- _TRY IT_
Set down again exactly the lines of the listing below that fall between the line holding "U5: NOR 74HC02" and the line holding "U11: NOT 74LS04", inclusive.

[RECORDS FOR PROCESSING — start]

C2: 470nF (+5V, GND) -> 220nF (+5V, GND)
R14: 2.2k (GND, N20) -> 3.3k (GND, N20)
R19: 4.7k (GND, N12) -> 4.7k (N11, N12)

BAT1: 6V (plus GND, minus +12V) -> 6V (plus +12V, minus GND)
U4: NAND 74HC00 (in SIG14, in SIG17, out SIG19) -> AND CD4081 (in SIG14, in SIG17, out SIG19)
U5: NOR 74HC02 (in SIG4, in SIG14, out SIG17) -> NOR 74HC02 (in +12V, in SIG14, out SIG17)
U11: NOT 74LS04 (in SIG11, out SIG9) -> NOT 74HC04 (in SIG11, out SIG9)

[RECORDS FOR PROCESSING — finish]
[RECORDS FOR PROCESSING — start]

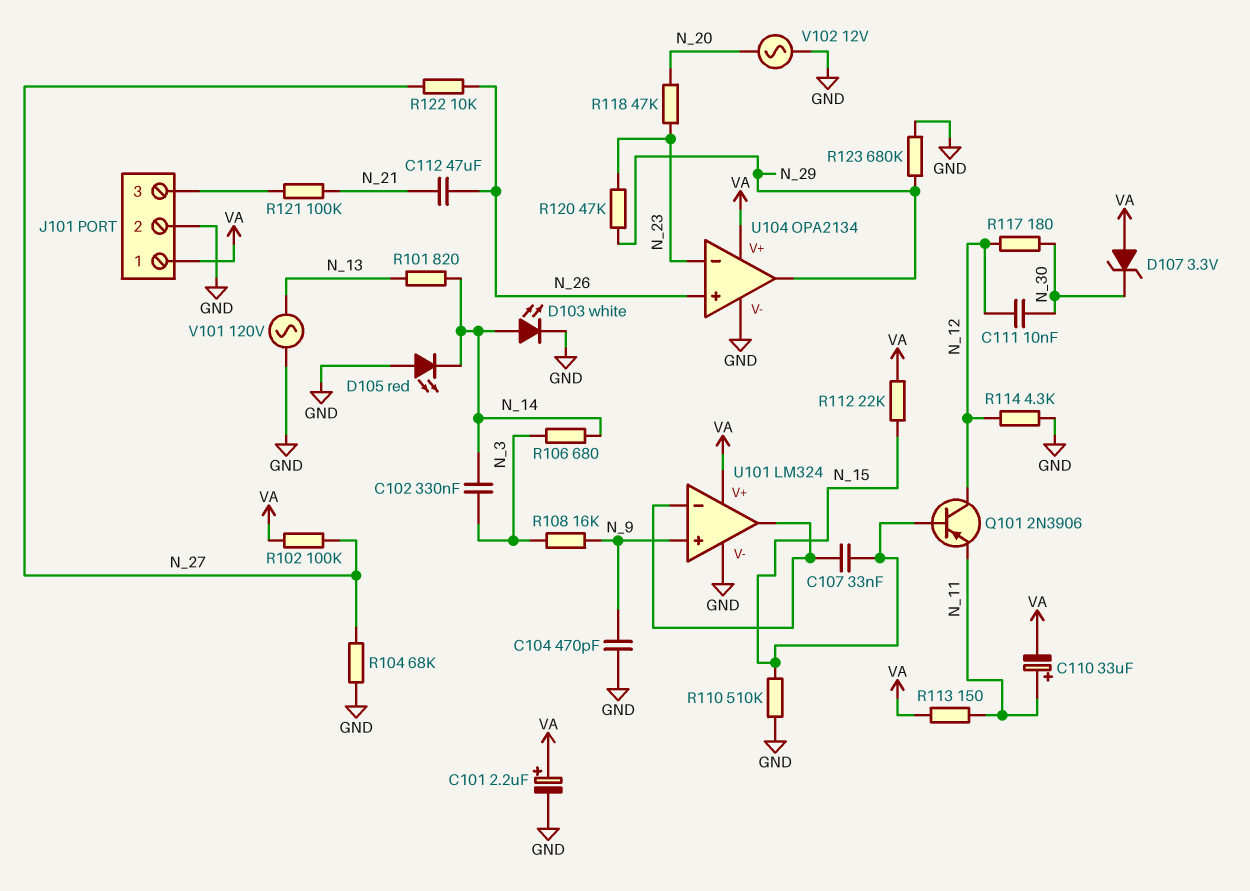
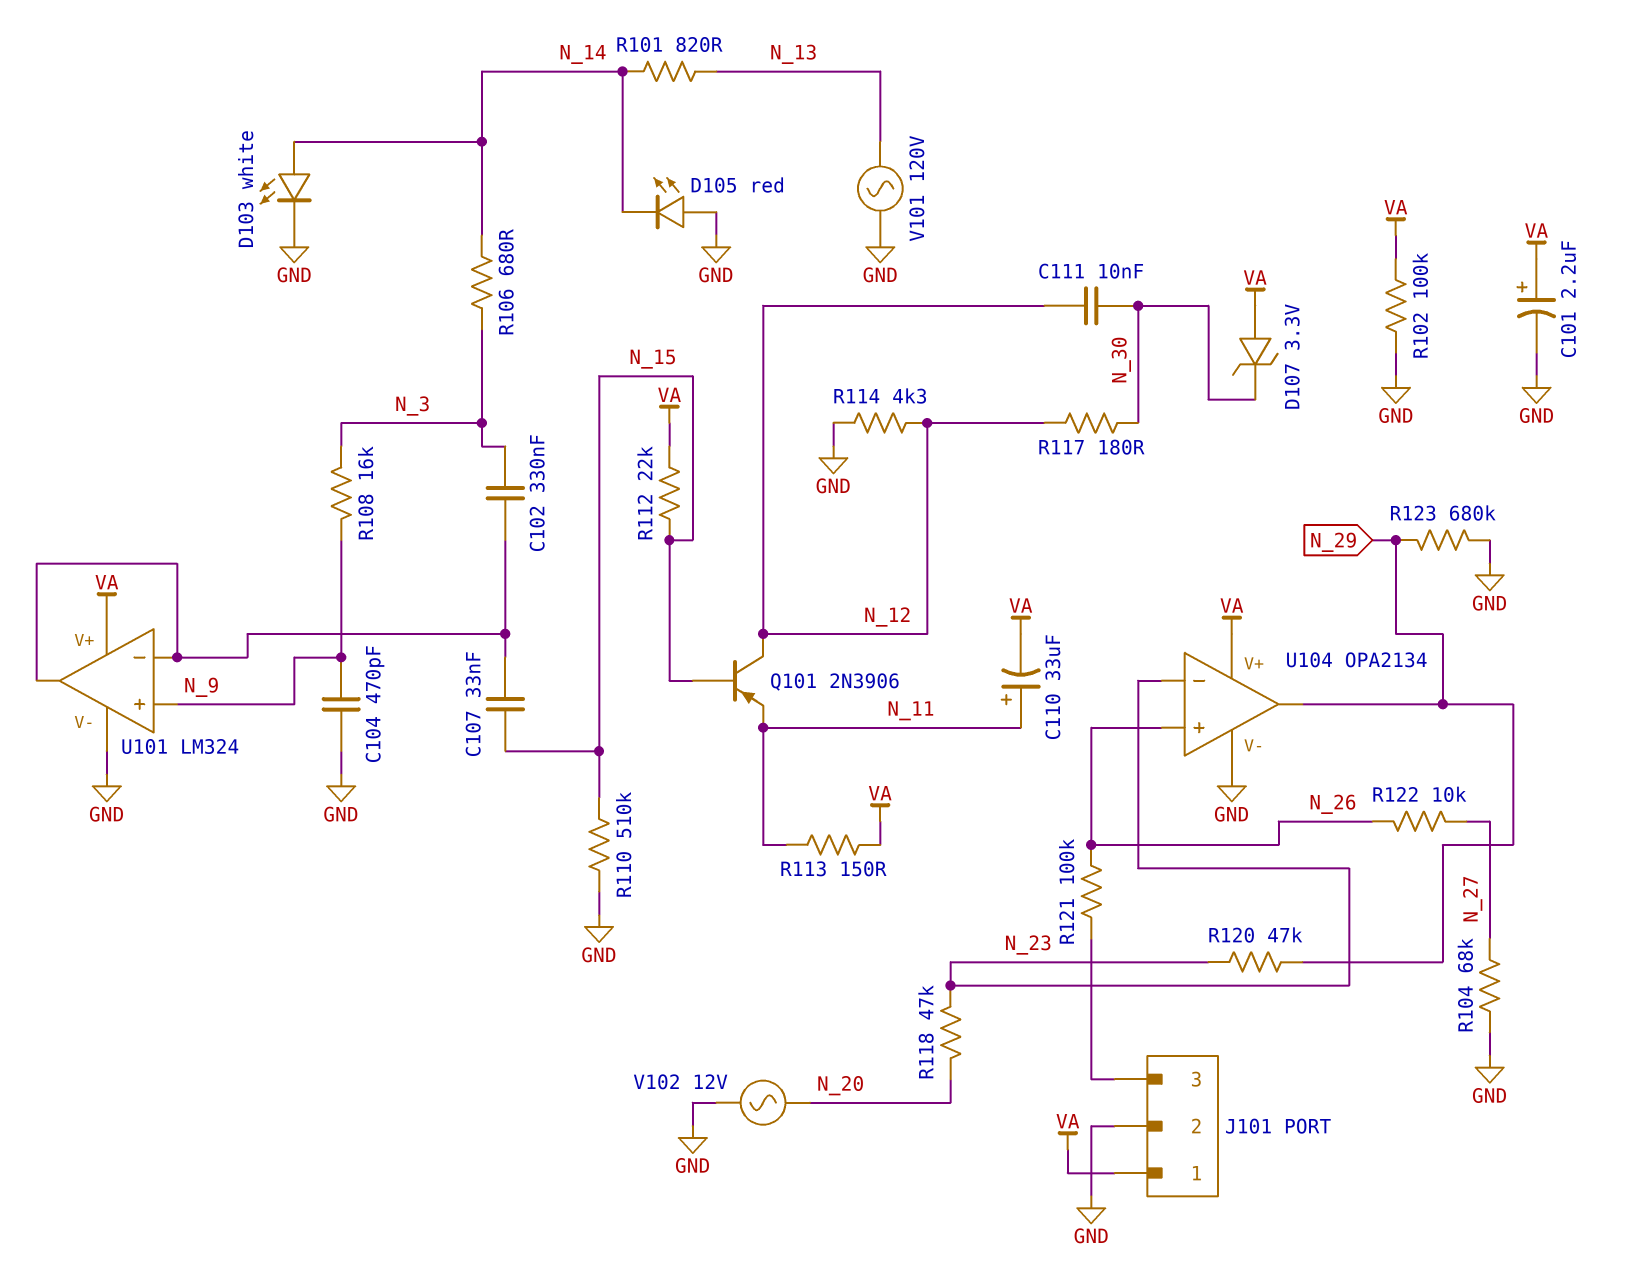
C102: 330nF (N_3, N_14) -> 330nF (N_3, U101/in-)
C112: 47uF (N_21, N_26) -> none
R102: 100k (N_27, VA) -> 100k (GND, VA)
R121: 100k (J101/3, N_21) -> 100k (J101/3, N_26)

[RECORDS FOR PROCESSING — finish]

- _ANSWER BOX_
U5: NOR 74HC02 (in SIG4, in SIG14, out SIG17) -> NOR 74HC02 (in +12V, in SIG14, out SIG17)
U11: NOT 74LS04 (in SIG11, out SIG9) -> NOT 74HC04 (in SIG11, out SIG9)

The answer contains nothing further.